(Before-and-after change records)
————————

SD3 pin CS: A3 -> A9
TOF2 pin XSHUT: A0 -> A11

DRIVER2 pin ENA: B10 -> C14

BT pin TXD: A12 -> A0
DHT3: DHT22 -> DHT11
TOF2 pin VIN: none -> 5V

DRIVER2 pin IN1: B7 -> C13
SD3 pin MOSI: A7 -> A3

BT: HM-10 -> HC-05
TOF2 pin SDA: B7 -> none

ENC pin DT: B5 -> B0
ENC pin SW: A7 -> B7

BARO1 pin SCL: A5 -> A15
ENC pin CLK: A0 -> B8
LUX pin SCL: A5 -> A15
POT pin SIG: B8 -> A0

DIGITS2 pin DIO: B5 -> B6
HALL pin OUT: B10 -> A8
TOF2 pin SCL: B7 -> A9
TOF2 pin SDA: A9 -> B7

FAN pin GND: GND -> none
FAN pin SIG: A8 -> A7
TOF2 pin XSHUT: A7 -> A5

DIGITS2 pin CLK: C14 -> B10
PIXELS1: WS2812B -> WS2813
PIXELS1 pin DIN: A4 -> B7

————————

=== EXERCISE DIRECTIONS ===
With no word changed, write the entries out once more.

=== WRITTEN REPLY ===
SD3 pin CS: A3 -> A9
TOF2 pin XSHUT: A0 -> A11

DRIVER2 pin ENA: B10 -> C14

BT pin TXD: A12 -> A0
DHT3: DHT22 -> DHT11
TOF2 pin VIN: none -> 5V

DRIVER2 pin IN1: B7 -> C13
SD3 pin MOSI: A7 -> A3

BT: HM-10 -> HC-05
TOF2 pin SDA: B7 -> none

ENC pin DT: B5 -> B0
ENC pin SW: A7 -> B7

BARO1 pin SCL: A5 -> A15
ENC pin CLK: A0 -> B8
LUX pin SCL: A5 -> A15
POT pin SIG: B8 -> A0

DIGITS2 pin DIO: B5 -> B6
HALL pin OUT: B10 -> A8
TOF2 pin SCL: B7 -> A9
TOF2 pin SDA: A9 -> B7

FAN pin GND: GND -> none
FAN pin SIG: A8 -> A7
TOF2 pin XSHUT: A7 -> A5

DIGITS2 pin CLK: C14 -> B10
PIXELS1: WS2812B -> WS2813
PIXELS1 pin DIN: A4 -> B7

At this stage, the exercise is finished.